▶ [PROBLEM DESCRIPTION] Under this line is some data; print exactly the lines from the one containing "(202, 199) = (276, 230): green" through its last line, without pictures.

Records contained in a dataset:

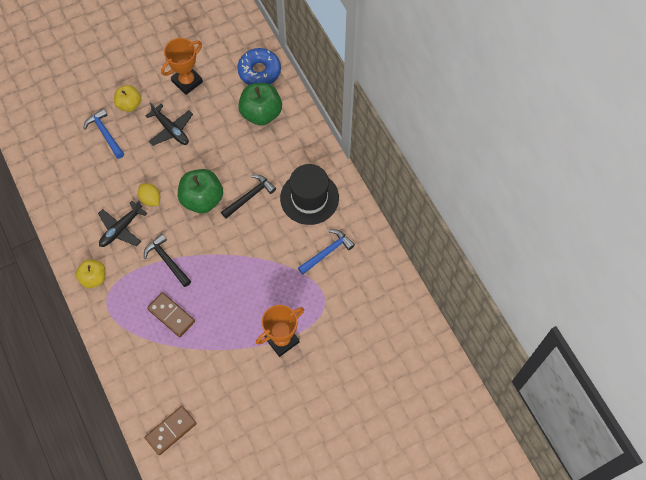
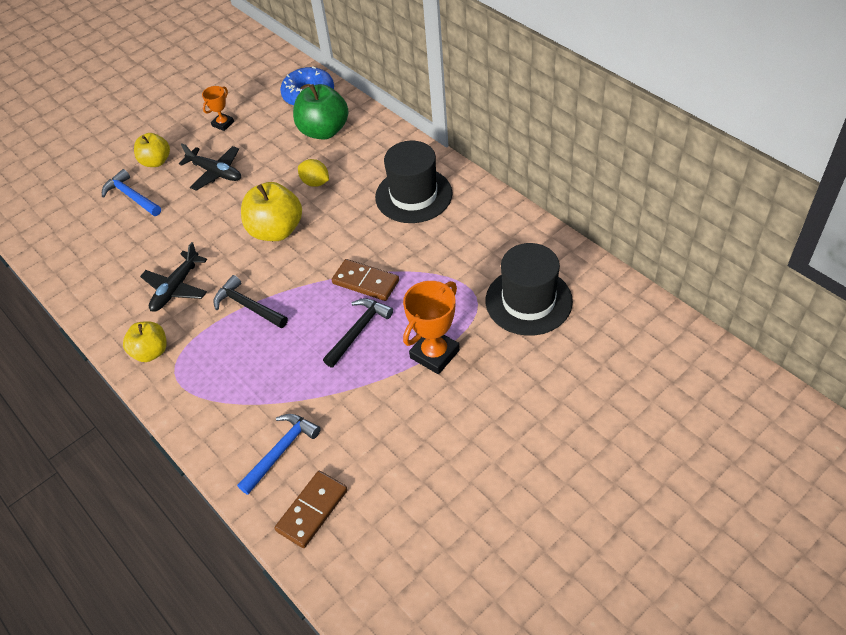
camera: 10 degrees left, 15 degrees down
(150, 199) = (208, 247): yellow lemon -> yellow lemon (315, 182)
(171, 315) = (271, 366): brown domino -> brown domino (365, 282)
(187, 81) = (223, 124): orange trophy -> orange trophy, size x0.57
(202, 199) = (276, 230): green apple -> yellow apple
(249, 196) = (337, 213): black hammer -> black hammer (358, 331)
(327, 252) = (457, 243): blue hammer -> blue hammer (280, 451)
(359, 317) = (528, 301): none -> black hat

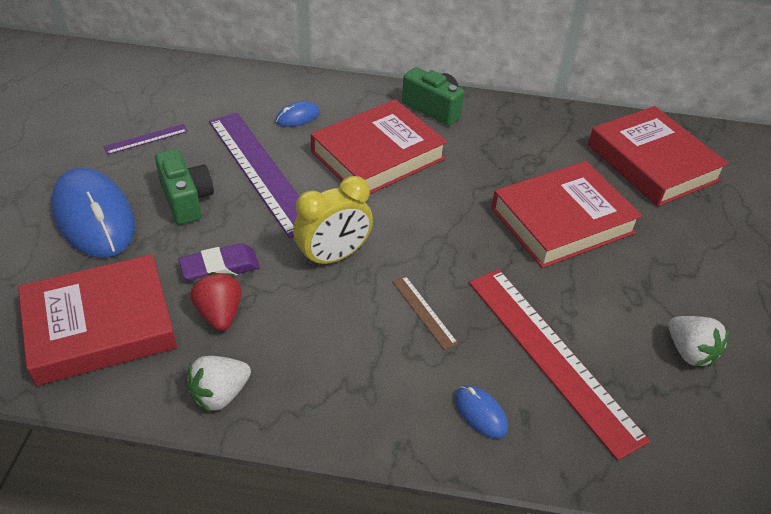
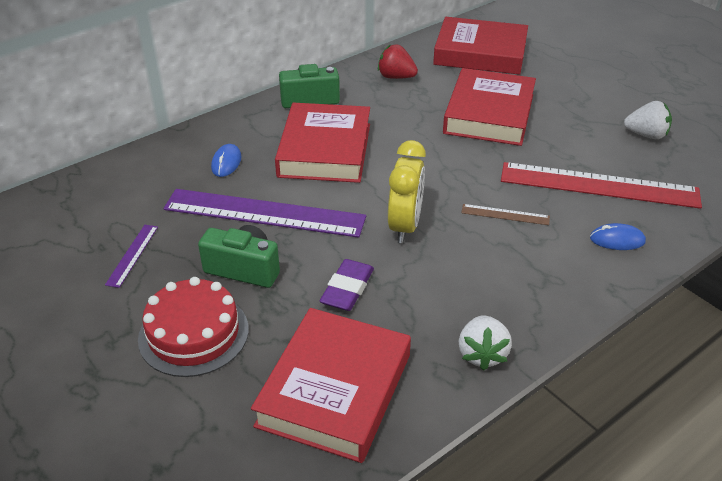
camera: 45 degrees left, 5 degrees down
(94, 217) = (193, 334): blue mouse -> red cake
(219, 314) = (398, 314): red strawberry -> red strawberry (396, 77)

▶ [TASK RESULT]
(202, 199) = (276, 230): green apple -> yellow apple
(249, 196) = (337, 213): black hammer -> black hammer (358, 331)
(327, 252) = (457, 243): blue hammer -> blue hammer (280, 451)
(359, 317) = (528, 301): none -> black hat

camera: 45 degrees left, 5 degrees down
(94, 217) = (193, 334): blue mouse -> red cake
(219, 314) = (398, 314): red strawberry -> red strawberry (396, 77)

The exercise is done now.